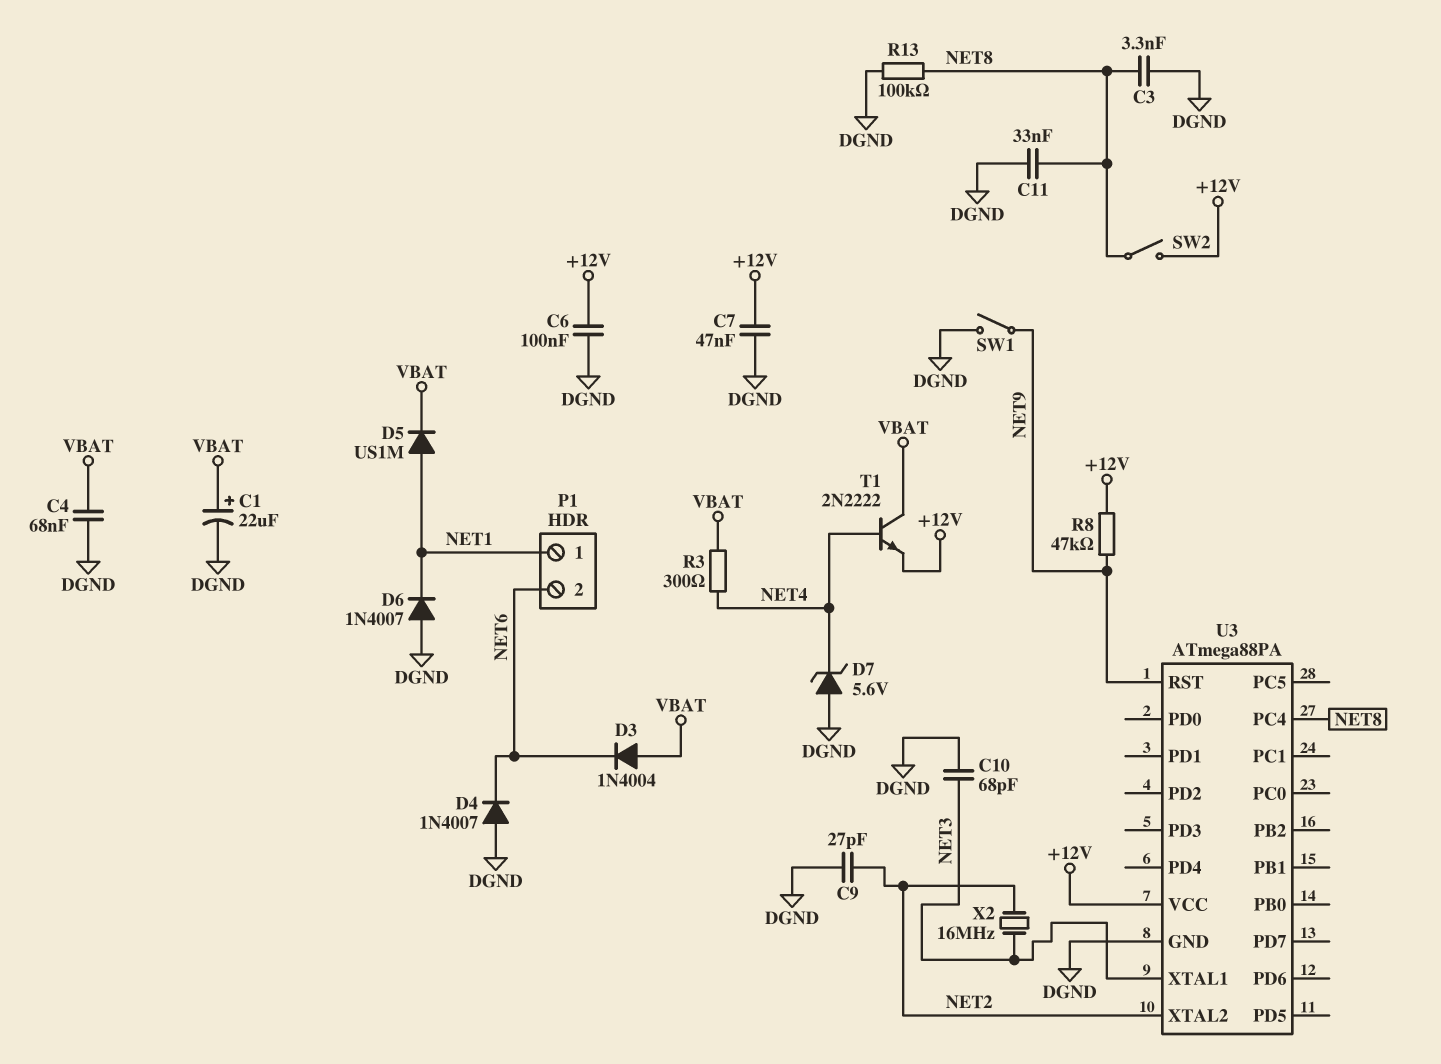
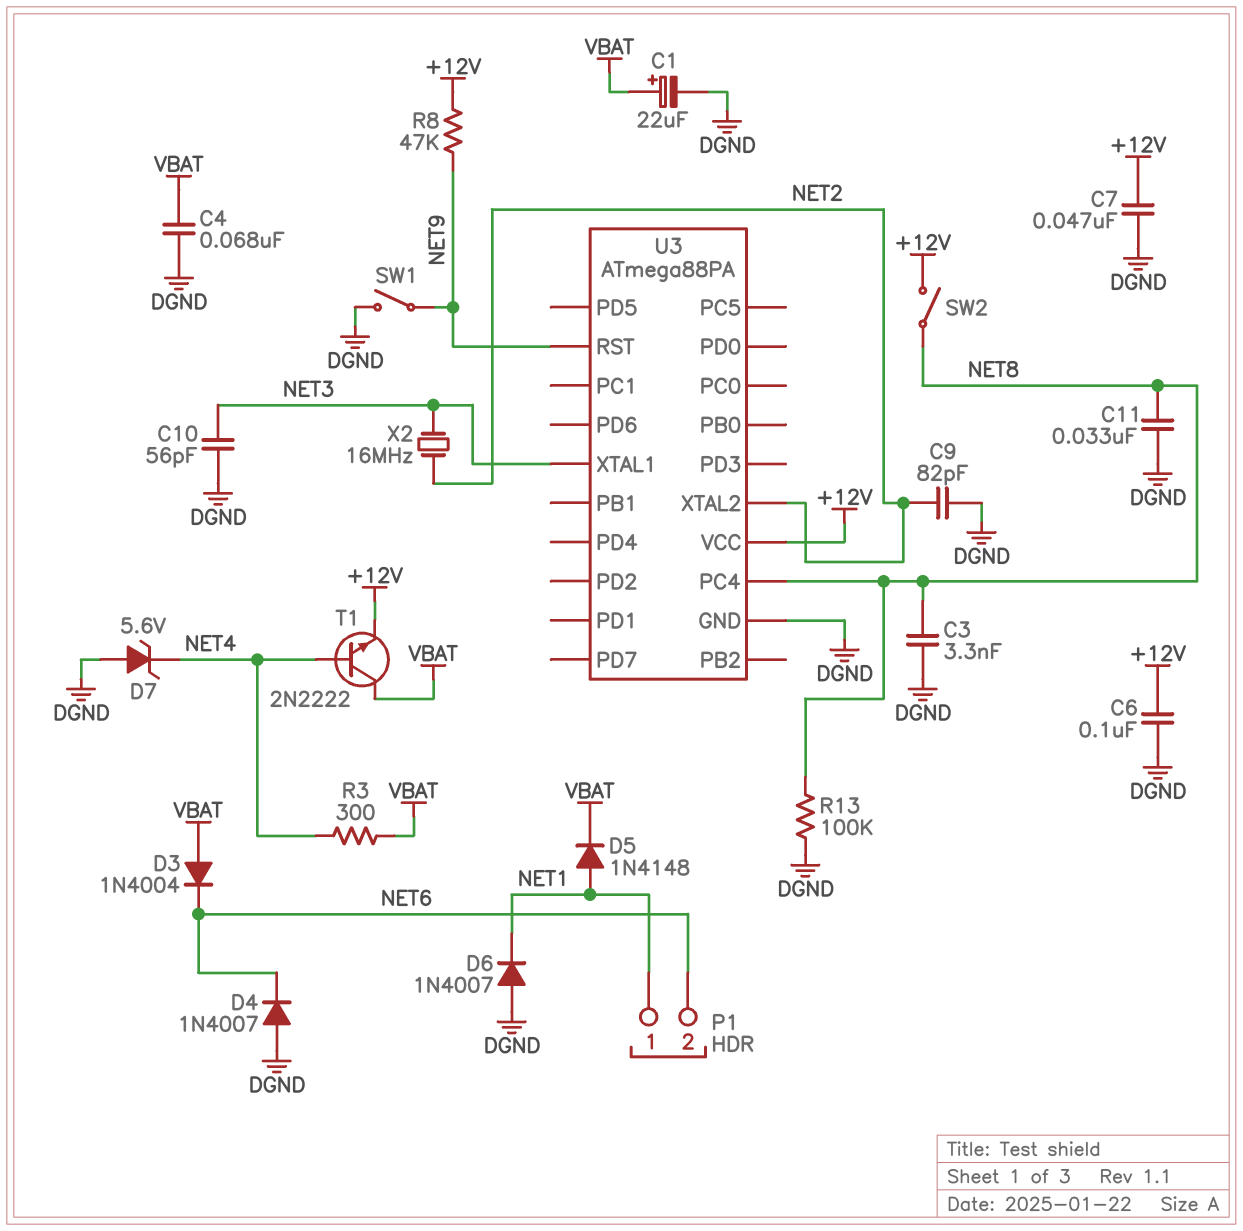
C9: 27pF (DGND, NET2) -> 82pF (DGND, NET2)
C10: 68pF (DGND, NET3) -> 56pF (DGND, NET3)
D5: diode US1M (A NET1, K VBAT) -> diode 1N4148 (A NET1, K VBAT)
==
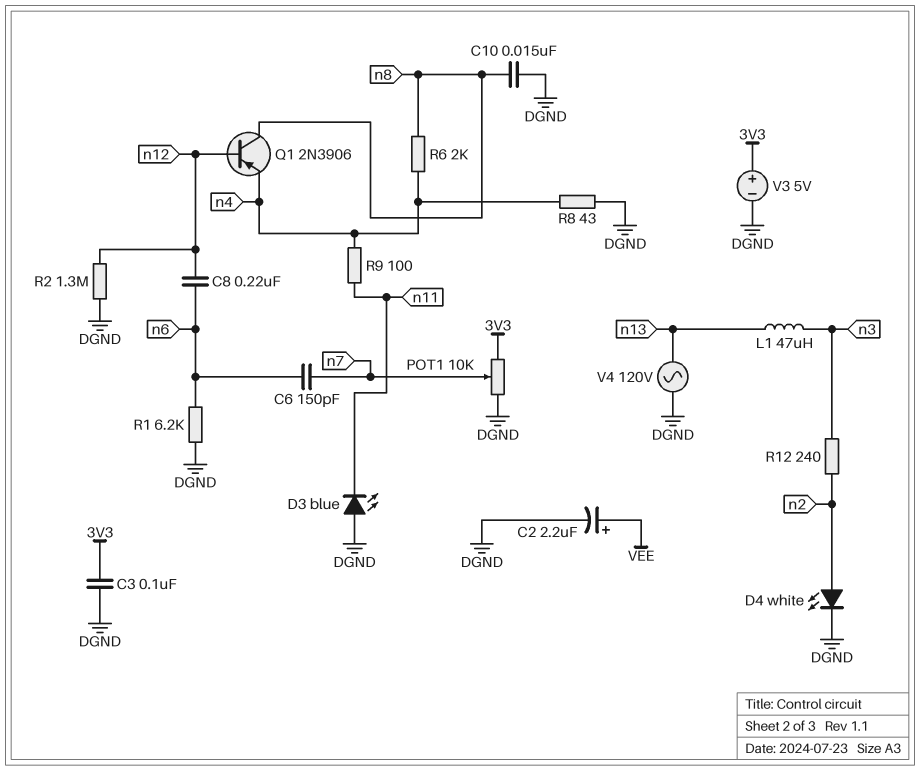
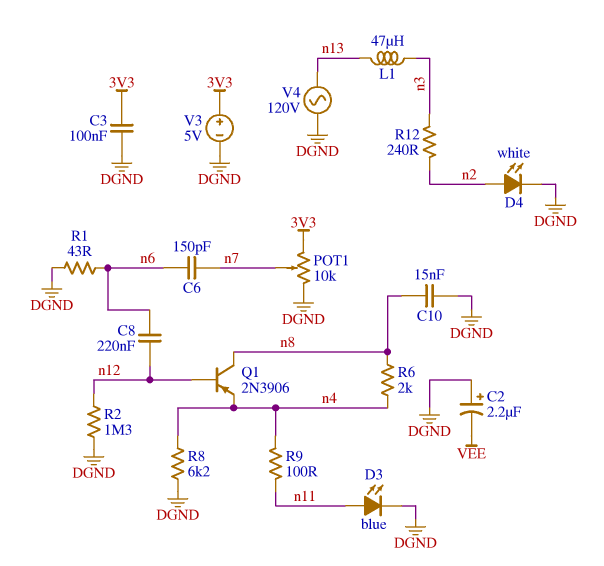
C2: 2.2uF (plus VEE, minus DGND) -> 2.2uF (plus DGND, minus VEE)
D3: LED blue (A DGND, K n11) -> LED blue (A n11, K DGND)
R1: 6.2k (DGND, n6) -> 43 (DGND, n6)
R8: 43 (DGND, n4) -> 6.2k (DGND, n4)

Work to complete: Scan the material above for the string "DGND", returning each line that contains it.

Written solution:
C9: 27pF (DGND, NET2) -> 82pF (DGND, NET2)
C10: 68pF (DGND, NET3) -> 56pF (DGND, NET3)
C2: 2.2uF (plus VEE, minus DGND) -> 2.2uF (plus DGND, minus VEE)
D3: LED blue (A DGND, K n11) -> LED blue (A n11, K DGND)
R1: 6.2k (DGND, n6) -> 43 (DGND, n6)
R8: 43 (DGND, n4) -> 6.2k (DGND, n4)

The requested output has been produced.